(Entries taken from a collection)
==============================

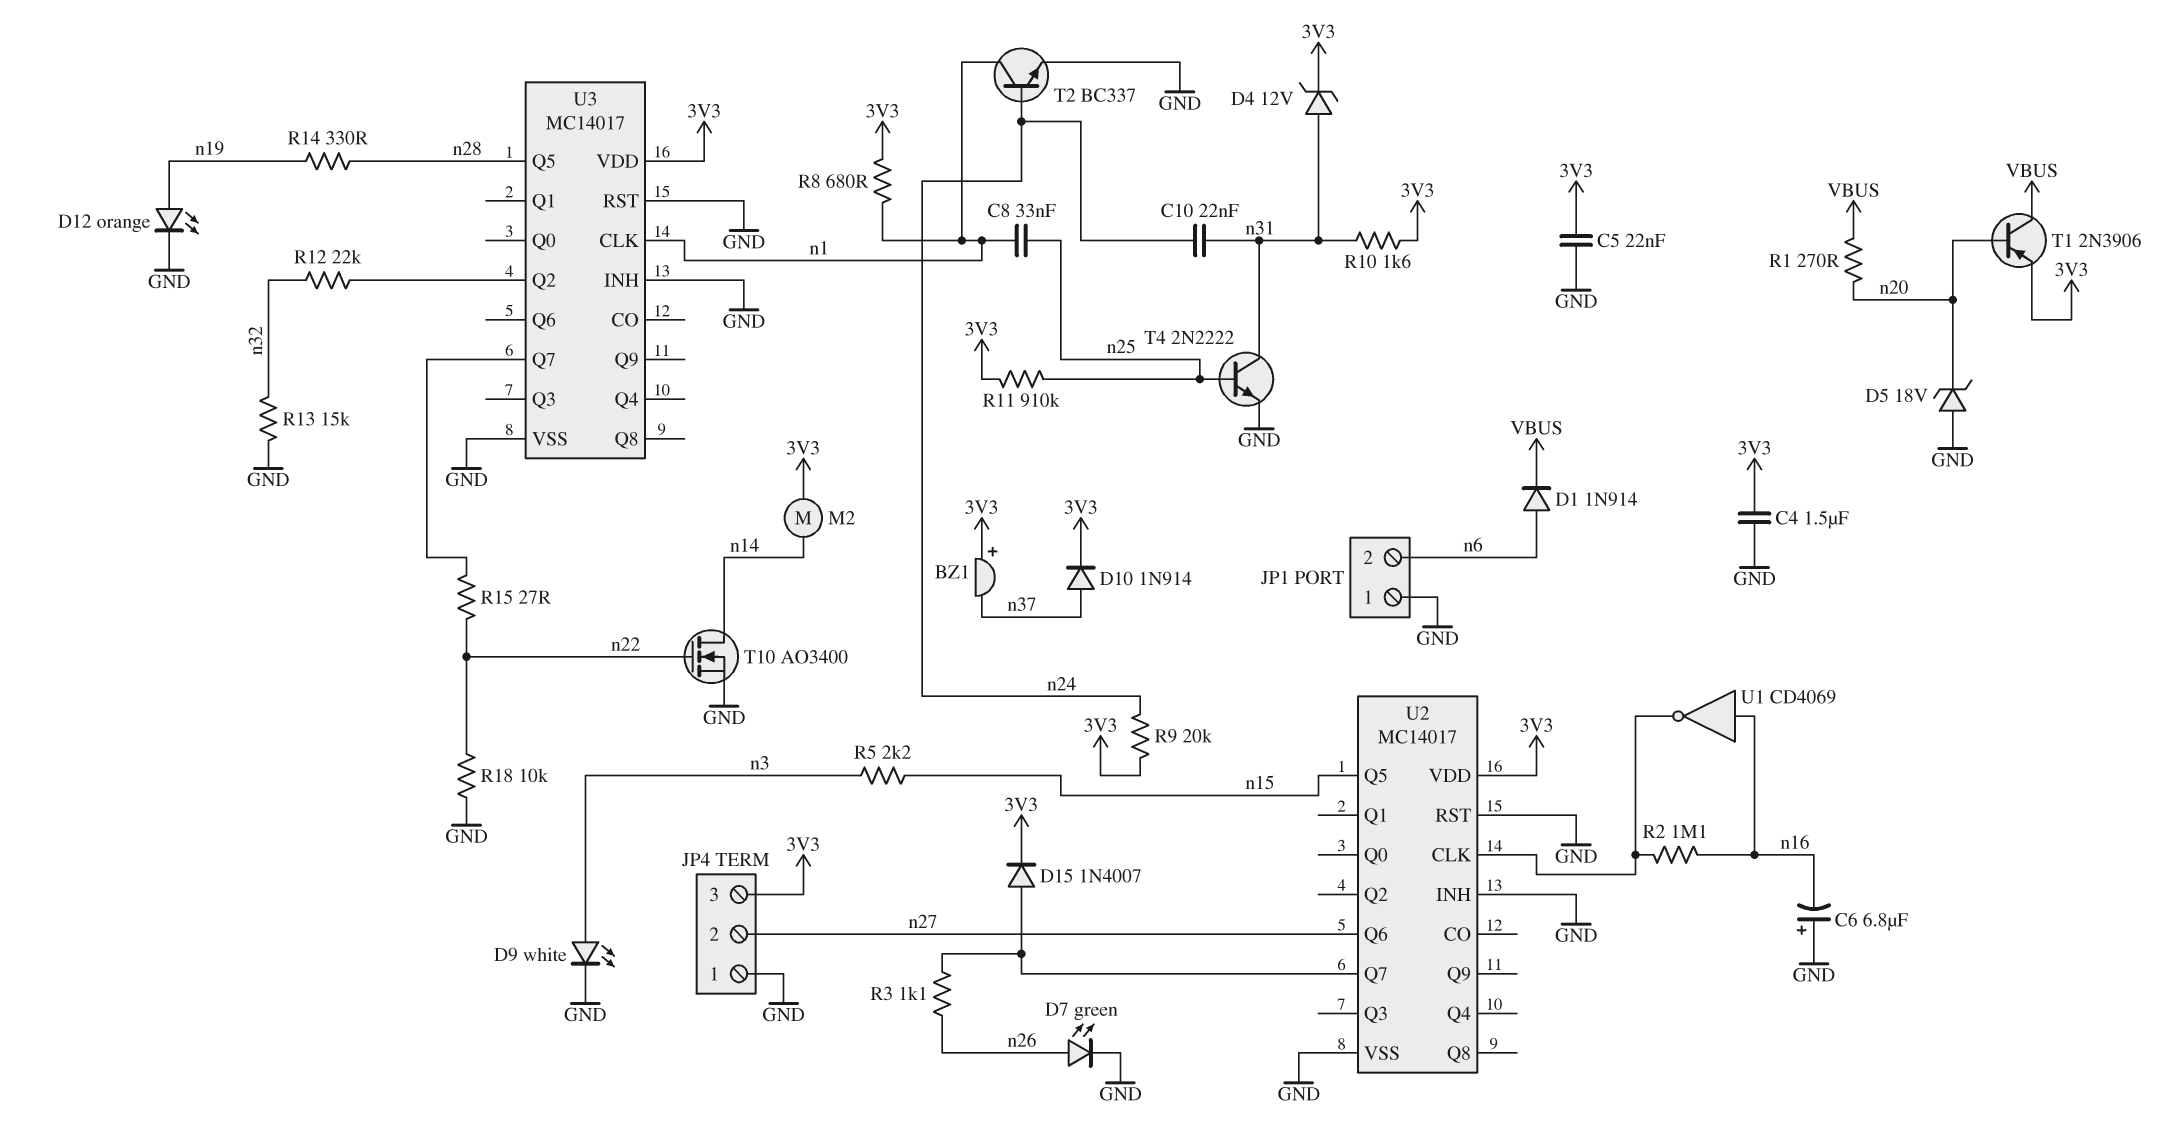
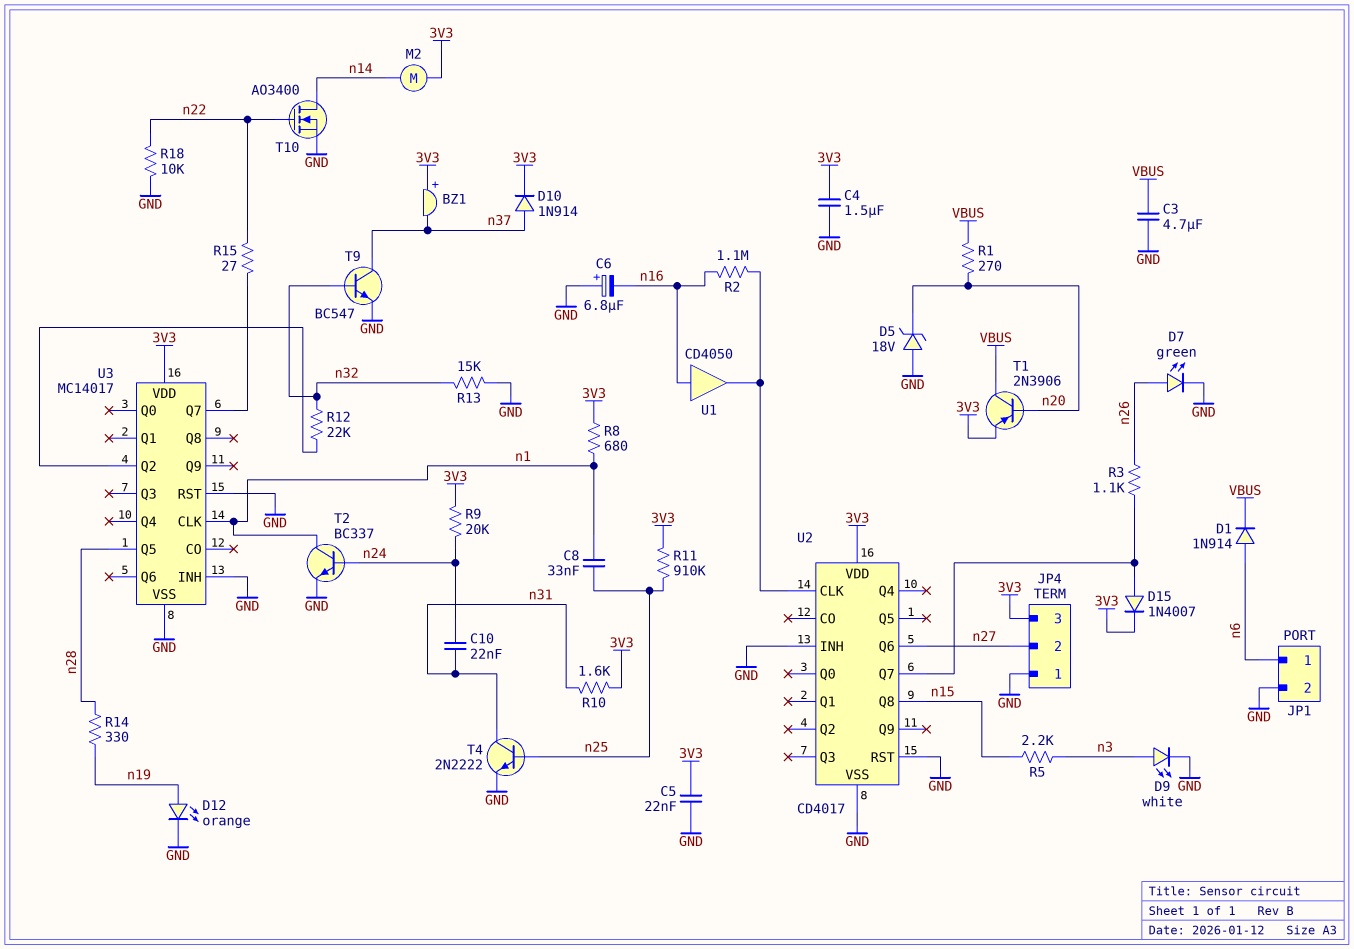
C3: none -> 4.7uF (GND, VBUS)
D4: zener 12V (A n31, K 3V3) -> none
JP1 pin 1: GND -> n6
JP1 pin 2: n6 -> GND
T9: none -> NPN BC547 (B n32, C n37, E GND)
U1: NOT CD4069 (in n16, out U2/CLK) -> buffer CD4050 (in n16, out U2/CLK)
U2: MC14017 -> CD4017
U2 pin Q5: n15 -> none
U2 pin Q8: none -> n15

==============================

What to work on
Before you finish, make sure every line above has been repeated exactly and no picture remains in the copy.

Output for this exercise
C3: none -> 4.7uF (GND, VBUS)
D4: zener 12V (A n31, K 3V3) -> none
JP1 pin 1: GND -> n6
JP1 pin 2: n6 -> GND
T9: none -> NPN BC547 (B n32, C n37, E GND)
U1: NOT CD4069 (in n16, out U2/CLK) -> buffer CD4050 (in n16, out U2/CLK)
U2: MC14017 -> CD4017
U2 pin Q5: n15 -> none
U2 pin Q8: none -> n15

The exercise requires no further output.